*** Recorded data ***
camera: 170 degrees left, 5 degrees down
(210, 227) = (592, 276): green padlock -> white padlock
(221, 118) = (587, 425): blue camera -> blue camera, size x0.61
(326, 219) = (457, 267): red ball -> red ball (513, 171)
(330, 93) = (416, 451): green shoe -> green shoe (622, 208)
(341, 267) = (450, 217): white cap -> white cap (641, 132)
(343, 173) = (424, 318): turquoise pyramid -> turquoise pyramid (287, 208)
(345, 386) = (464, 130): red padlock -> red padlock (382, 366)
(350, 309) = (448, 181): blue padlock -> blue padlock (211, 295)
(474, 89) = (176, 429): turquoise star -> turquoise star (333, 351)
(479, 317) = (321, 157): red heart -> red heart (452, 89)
*** End of Recorded data ***
## Problem to solve
Each of the lines from the one that contains "(210, 227) = (592, 276): green" through the last line of the data needs to be repeated exactly, with no others.

## Result of this task
(210, 227) = (592, 276): green padlock -> white padlock
(221, 118) = (587, 425): blue camera -> blue camera, size x0.61
(326, 219) = (457, 267): red ball -> red ball (513, 171)
(330, 93) = (416, 451): green shoe -> green shoe (622, 208)
(341, 267) = (450, 217): white cap -> white cap (641, 132)
(343, 173) = (424, 318): turquoise pyramid -> turquoise pyramid (287, 208)
(345, 386) = (464, 130): red padlock -> red padlock (382, 366)
(350, 309) = (448, 181): blue padlock -> blue padlock (211, 295)
(474, 89) = (176, 429): turquoise star -> turquoise star (333, 351)
(479, 317) = (321, 157): red heart -> red heart (452, 89)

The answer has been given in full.